(Object tracking records)
>>>>
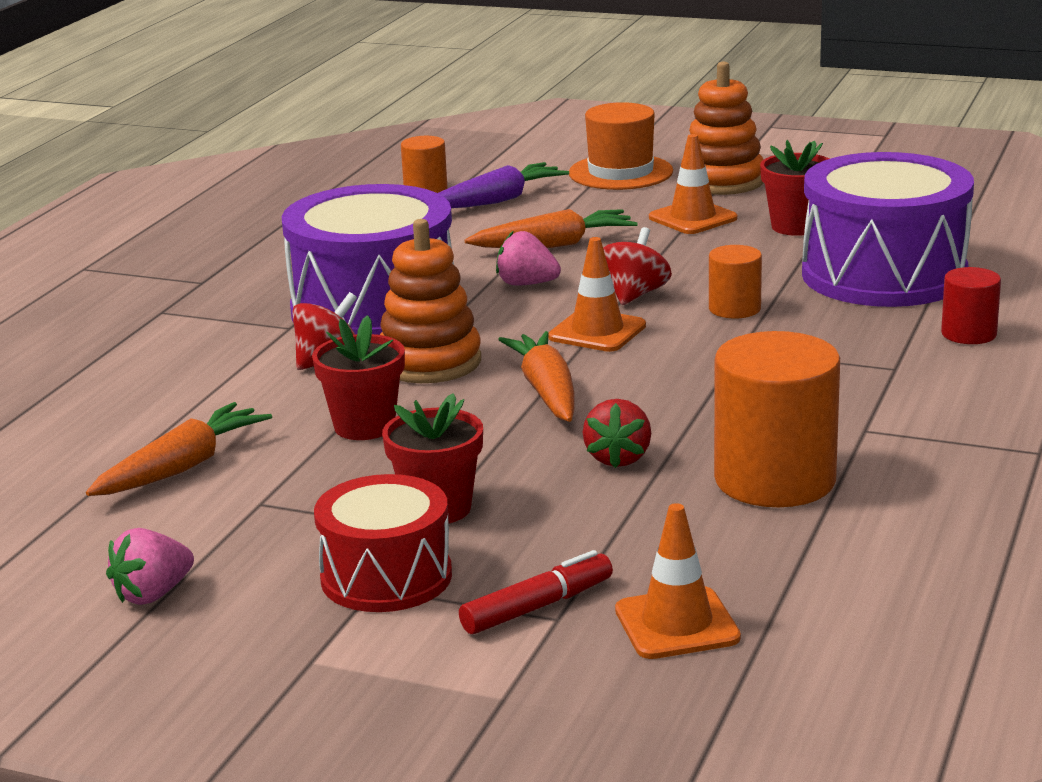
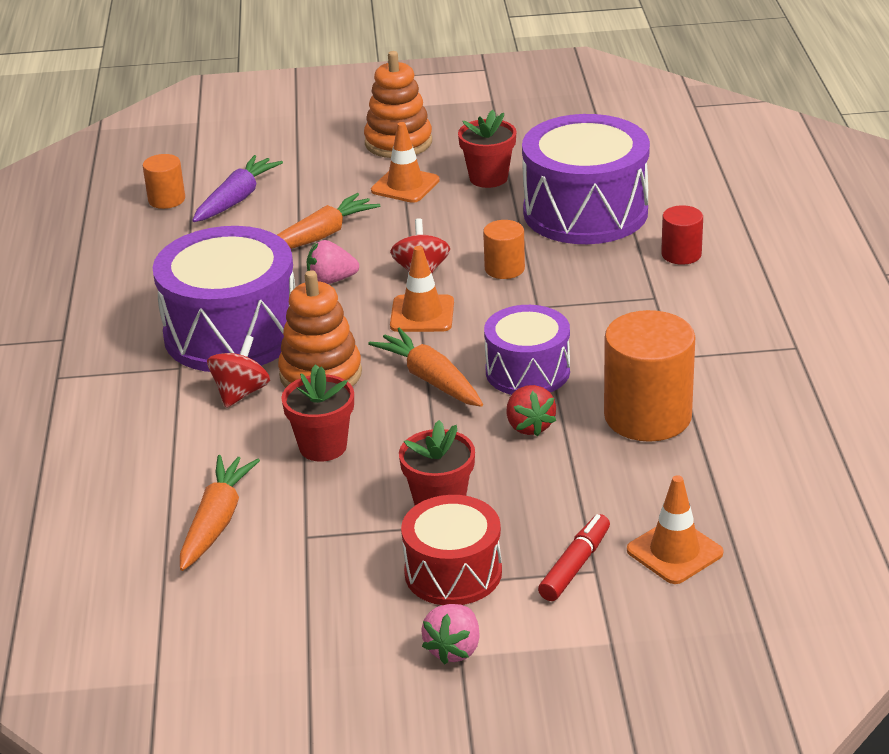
camera: 25 degrees left, 10 degrees up
(153, 594) = (299, 637): pink strawberry -> pink strawberry (454, 649)
(620, 172) = (311, 149): orange hat -> none
(668, 407) = (527, 371): none -> purple drum

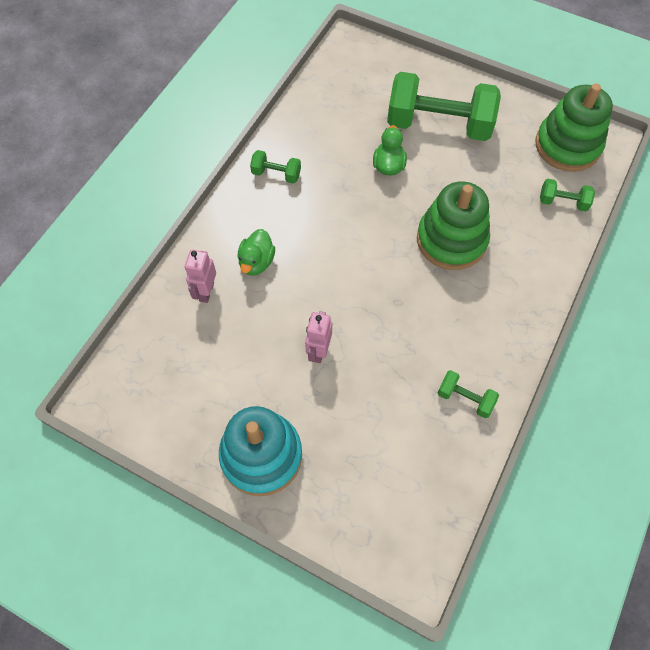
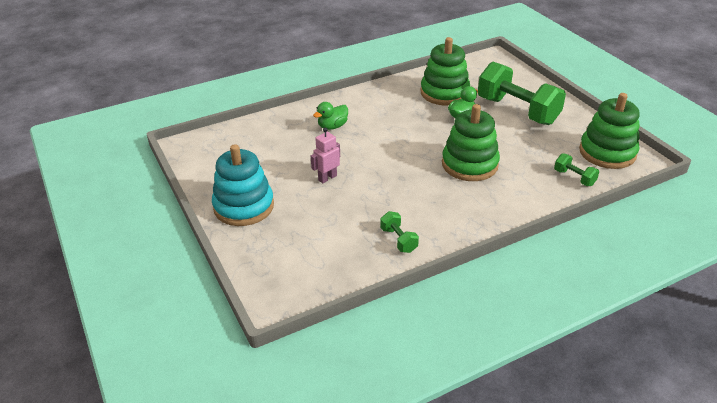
camera: 35 degrees right, 25 degrees down
(206, 291) = (290, 127): pink robot -> none
(276, 174) = (385, 95): green dumbbell -> none
(340, 134) = (444, 93): none -> green stacking toy

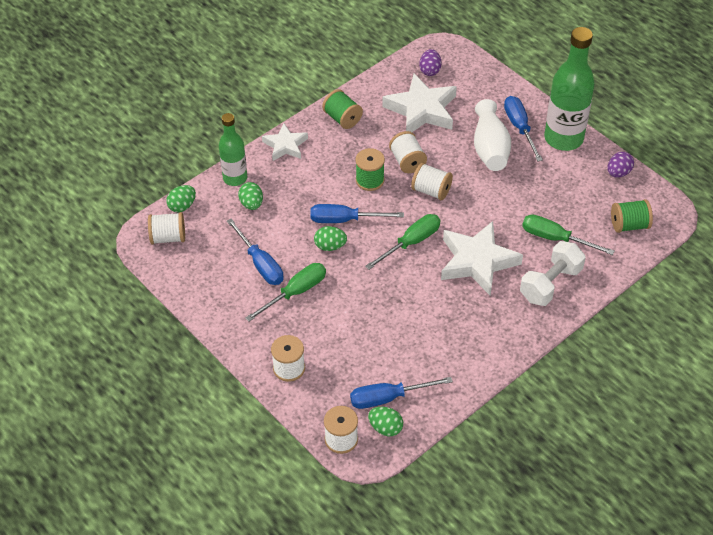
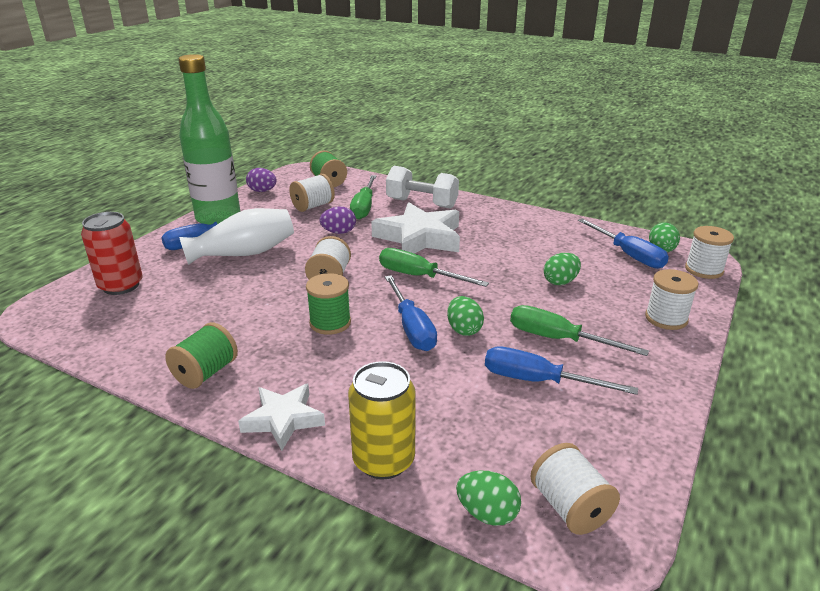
camera: 110 degrees left, 20 degrees down
(235, 178) = (383, 460): green bottle -> yellow can
(251, 204) = (432, 422): green egg -> green egg (560, 282)
(260, 264) = (538, 381): blue screwdriver -> blue screwdriver turned 105 degrees counterclockwise
(407, 161) = (284, 301): white spool -> white spool (313, 206)
(421, 110) = (178, 308): white star -> none
(430, 70) = (90, 316): purple egg -> purple egg (339, 232)
(464, 83) = (121, 286): none -> red can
<<<<
Using the data above, set down each line from the line with "(340, 134) = (444, 93): none" to the line with "(260, 264) = (538, 381): blue" exactly, both ends included, and leave the pictures behind. Nothing else belongs.

## Written solution
(340, 134) = (444, 93): none -> green stacking toy

camera: 110 degrees left, 20 degrees down
(235, 178) = (383, 460): green bottle -> yellow can
(251, 204) = (432, 422): green egg -> green egg (560, 282)
(260, 264) = (538, 381): blue screwdriver -> blue screwdriver turned 105 degrees counterclockwise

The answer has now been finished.